==== Data shown

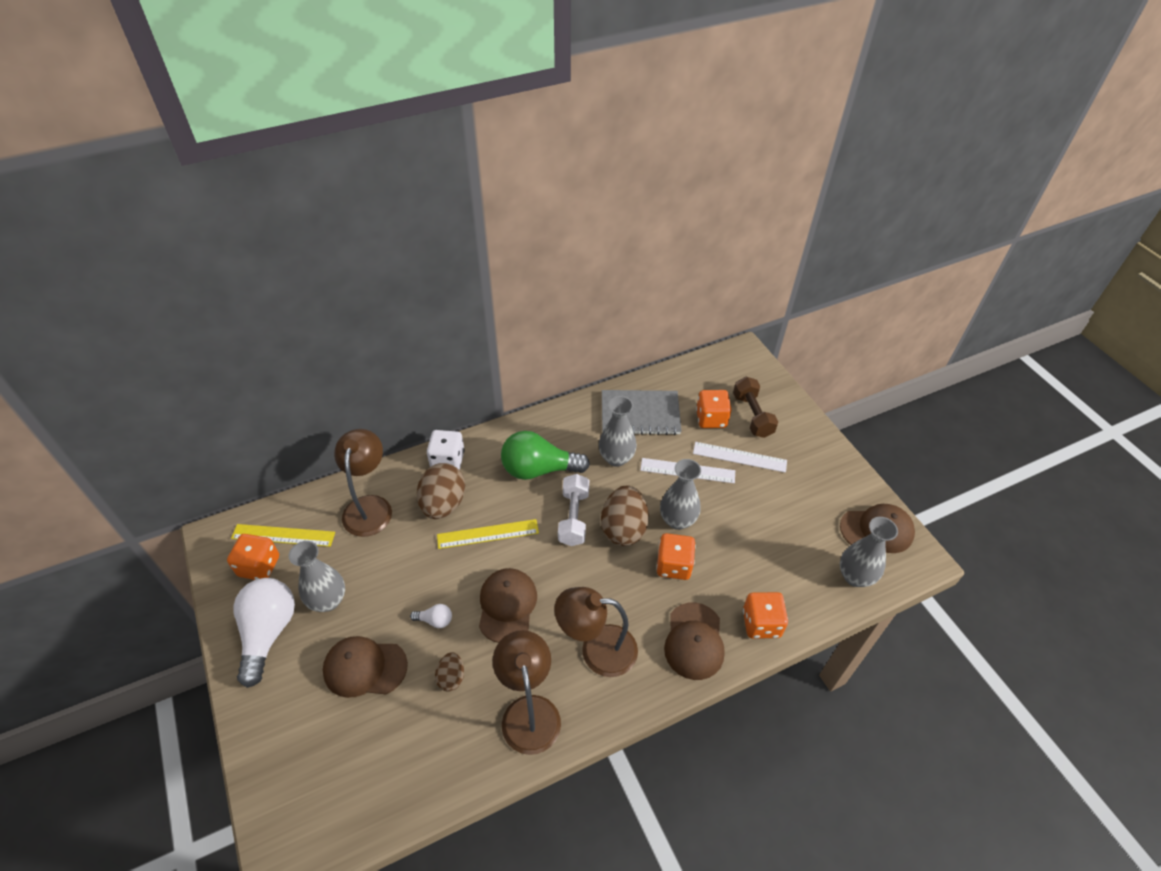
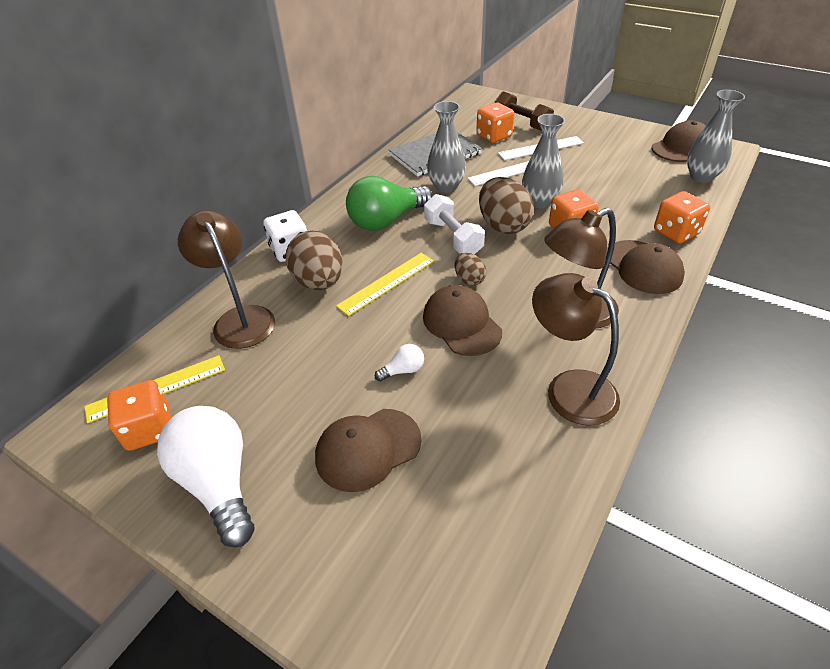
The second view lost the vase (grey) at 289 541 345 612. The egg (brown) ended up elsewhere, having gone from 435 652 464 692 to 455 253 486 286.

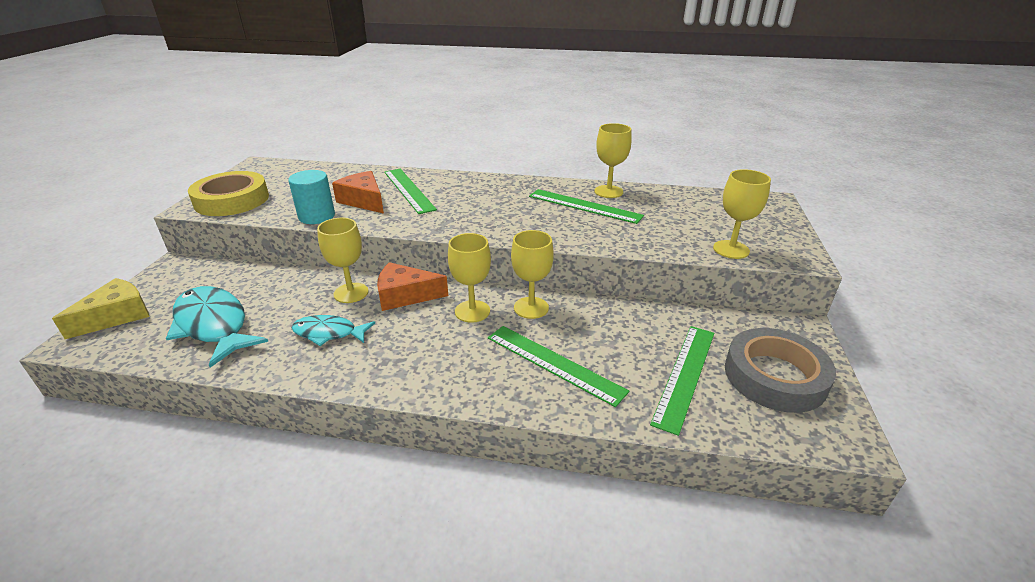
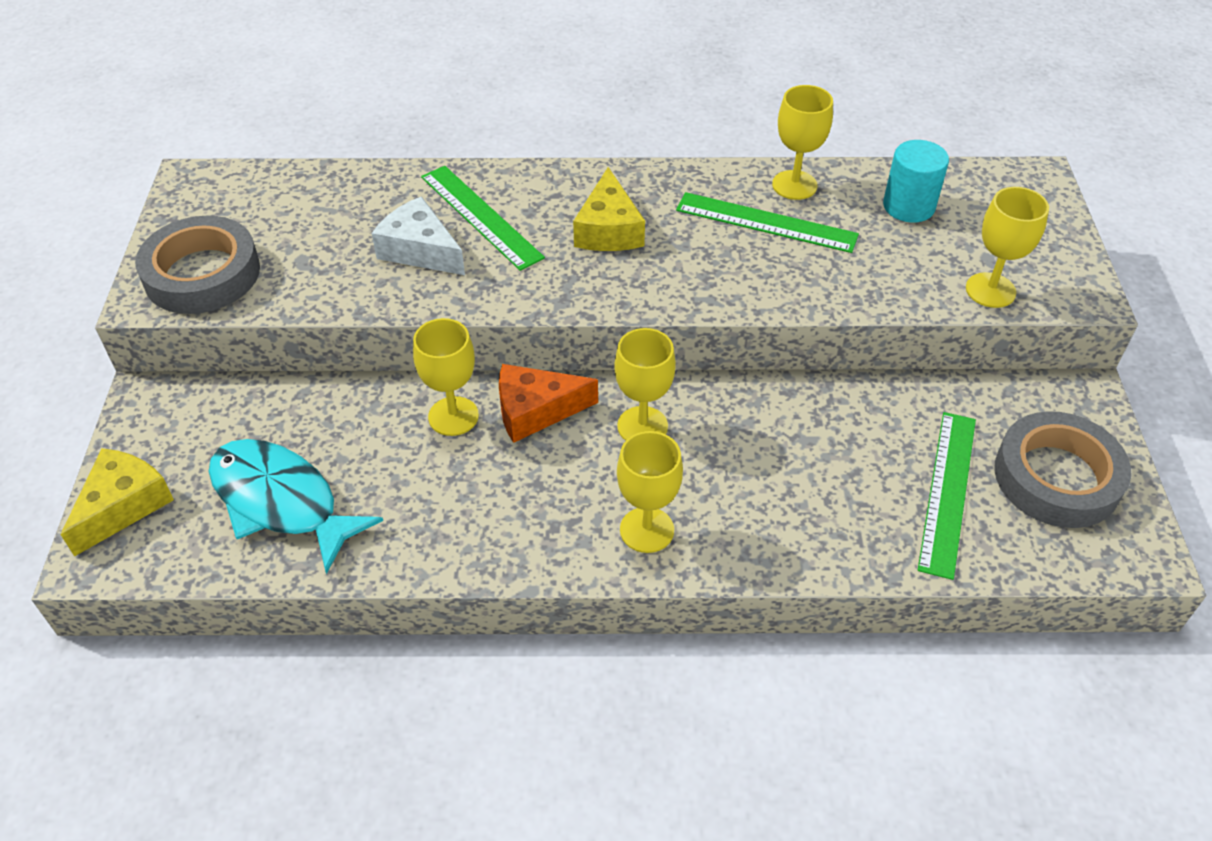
What was the tape (yellow) at 188 171 269 216 turned into the tape (grey) at 135 216 260 314. The cylinder (turquoise) ended up elsewhere, having gone from 288 170 335 224 to 883 140 949 222. The second view lost the fish (turquoise) at 292 315 375 346. What was the cheese (orange) at 332 171 384 214 turned into the cheese (white) at 372 196 465 275. The second view lost the ruler (green) at 488 326 629 407. The goblet (yellow) ended up elsewhere, having gone from 511 230 554 319 to 617 431 683 553. The second view gained the cheese (yellow) at 573 167 645 251.

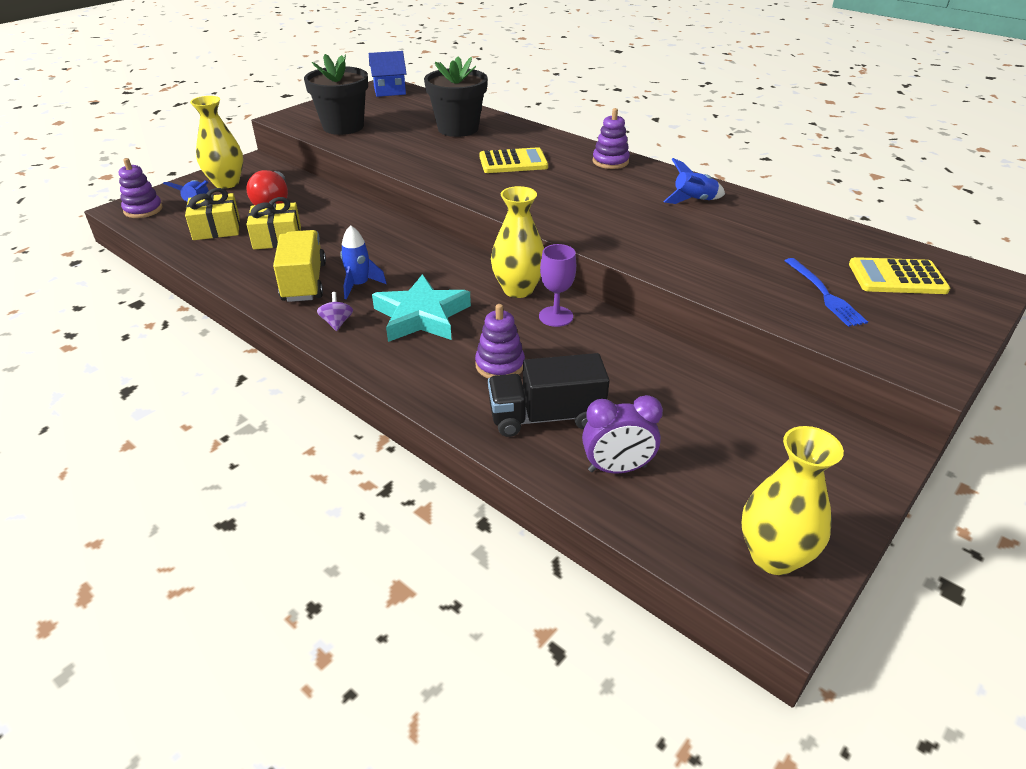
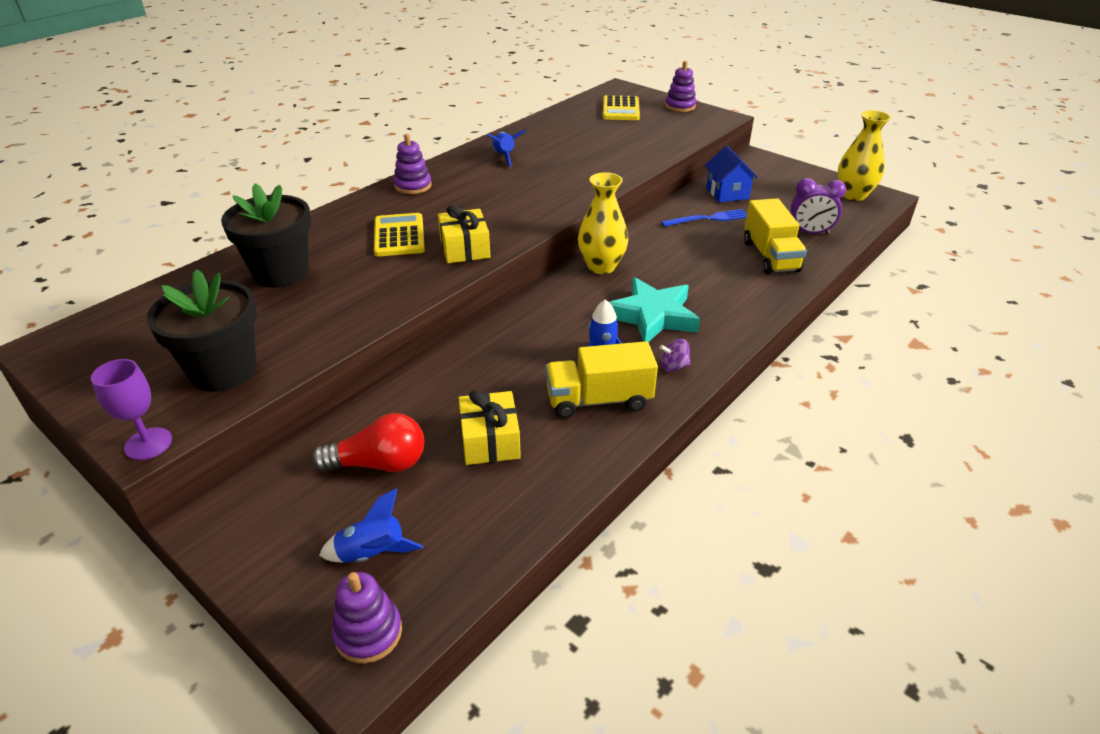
The gift (yellow) ended up elsewhere, having gone from 185 188 240 240 to 438 205 490 263. The second view lost the vase (yellow) at 190 96 243 189. The house (blue) ended up elsewhere, having gone from 369 51 407 97 to 705 146 758 202. The stacking toy (purple) ended up elsewhere, having gone from 475 304 525 378 to 665 61 696 112. What was the truck (black) at 488 353 609 437 turned into the truck (yellow) at 744 198 807 274. The goblet (purple) ended up elsewhere, having gone from 539 244 576 327 to 91 359 172 460. The clock (purple) at 582 395 663 473 ended up facing another way, 105 degrees clockwise from before. The fork (blue) ended up elsewhere, having gone from 785 258 868 327 to 661 209 747 227.

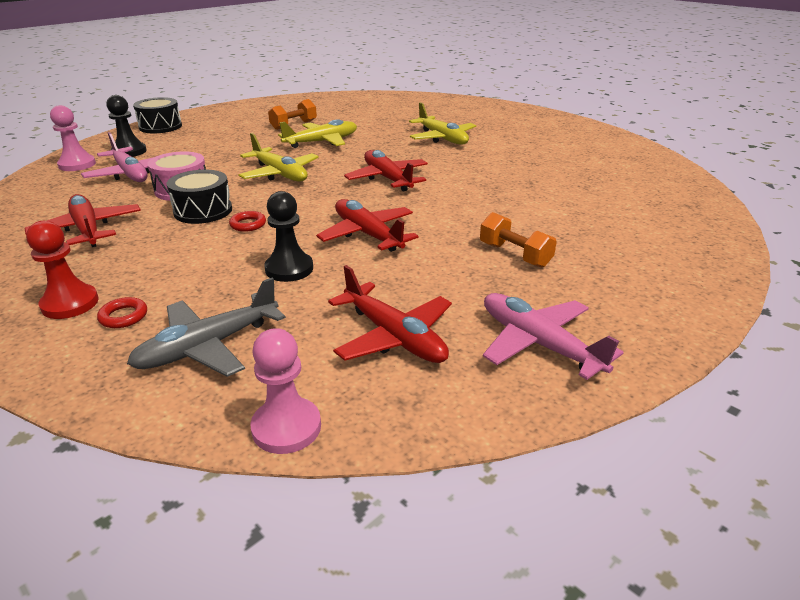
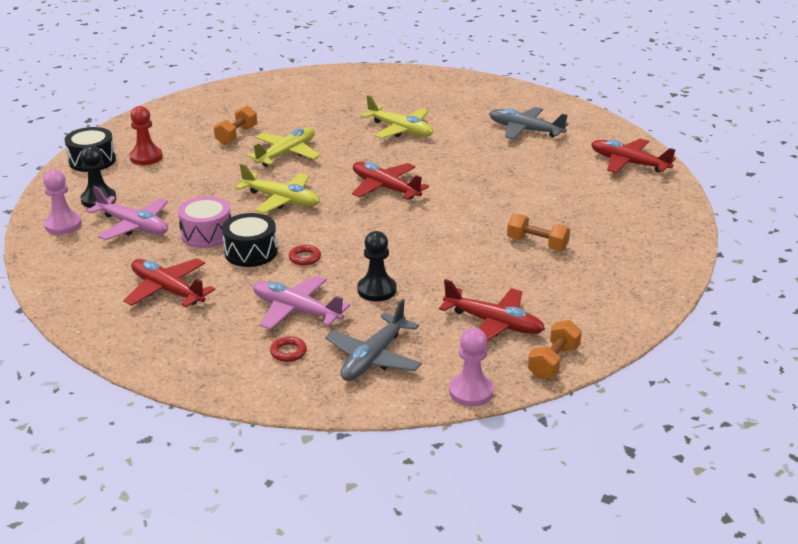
The pawn (red) ended up elsewhere, having gone from 26 221 99 319 to 129 106 163 165. The plane (red) ended up elsewhere, having gone from 316 199 418 252 to 591 138 676 173. The plane (pink) ended up elsewhere, having gone from 483 293 624 380 to 253 276 350 330. The second view gained the plane (grey) at 489 107 569 139. The second view gained the dumbbell (orange) at 528 320 582 379.

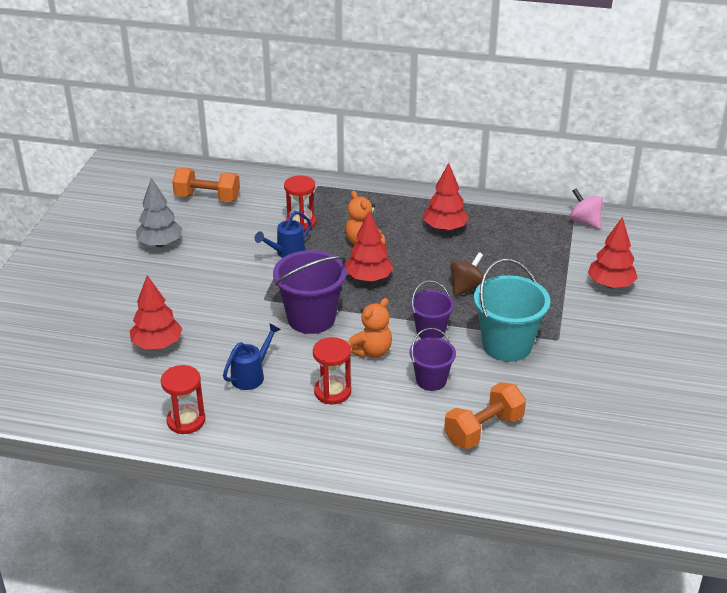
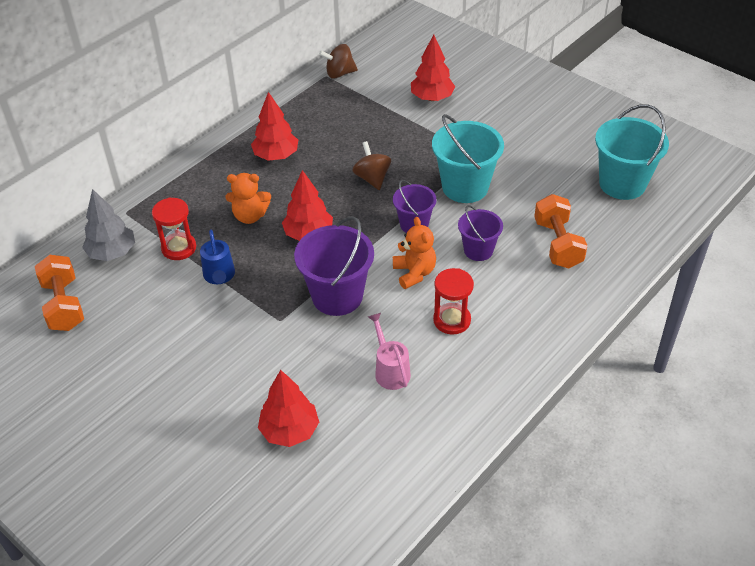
The tree (grey) ended up elsewhere, having gone from 136 178 182 247 to 82 189 135 261. The second view lost the hourglass (red) at 161 365 205 434. The dumbbell (orange) at 172 168 240 202 ended up facing another way, 60 degrees counterclockwise from before. What was the watering can (blue) at 223 324 281 390 turned into the watering can (pink) at 368 313 411 390. What was the spinning top (pink) at 570 188 603 229 turned into the spinning top (brown) at 319 44 358 79. The second view gained the bucket (turquoise) at 595 104 669 200.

========

## What you are asked to do
Considering each line of the records on its own, count those that contain "vase" and give only that number.

## Expected answer
2